### Data to examine
────
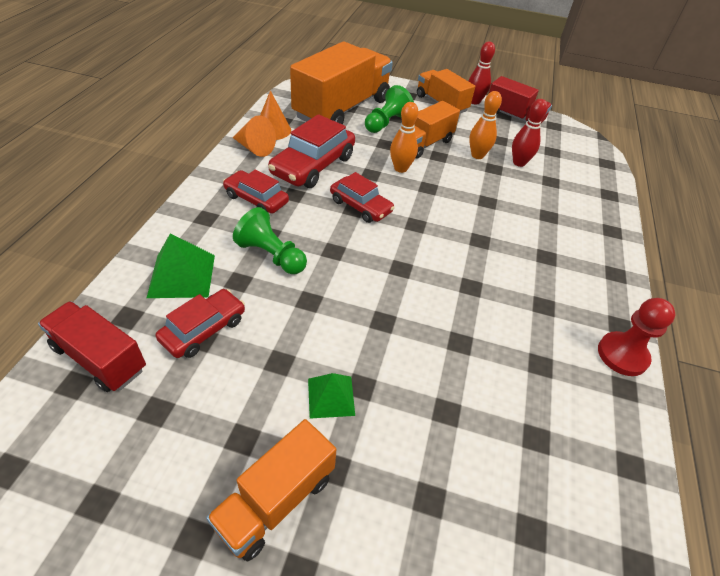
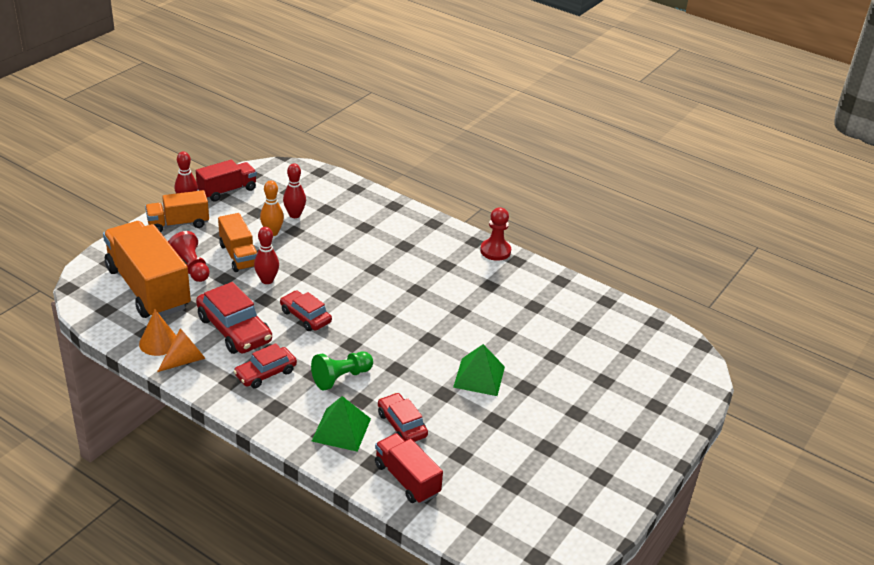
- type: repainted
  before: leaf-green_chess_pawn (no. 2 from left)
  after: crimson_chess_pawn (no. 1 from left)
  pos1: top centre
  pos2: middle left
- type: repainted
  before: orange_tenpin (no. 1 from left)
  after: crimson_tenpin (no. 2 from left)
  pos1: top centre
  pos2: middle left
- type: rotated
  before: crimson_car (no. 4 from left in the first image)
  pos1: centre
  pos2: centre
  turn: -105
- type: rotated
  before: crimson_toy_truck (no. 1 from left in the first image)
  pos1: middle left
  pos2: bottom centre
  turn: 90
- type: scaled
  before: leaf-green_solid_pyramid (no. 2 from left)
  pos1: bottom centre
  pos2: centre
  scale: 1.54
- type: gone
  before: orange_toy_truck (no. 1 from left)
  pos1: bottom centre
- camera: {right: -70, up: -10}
────
### What the exercise asks
Everything in the listing except the pictures must be reproduced exactly.

### Written response
- type: repainted
  before: leaf-green_chess_pawn (no. 2 from left)
  after: crimson_chess_pawn (no. 1 from left)
  pos1: top centre
  pos2: middle left
- type: repainted
  before: orange_tenpin (no. 1 from left)
  after: crimson_tenpin (no. 2 from left)
  pos1: top centre
  pos2: middle left
- type: rotated
  before: crimson_car (no. 4 from left in the first image)
  pos1: centre
  pos2: centre
  turn: -105
- type: rotated
  before: crimson_toy_truck (no. 1 from left in the first image)
  pos1: middle left
  pos2: bottom centre
  turn: 90
- type: scaled
  before: leaf-green_solid_pyramid (no. 2 from left)
  pos1: bottom centre
  pos2: centre
  scale: 1.54
- type: gone
  before: orange_toy_truck (no. 1 from left)
  pos1: bottom centre
- camera: {right: -70, up: -10}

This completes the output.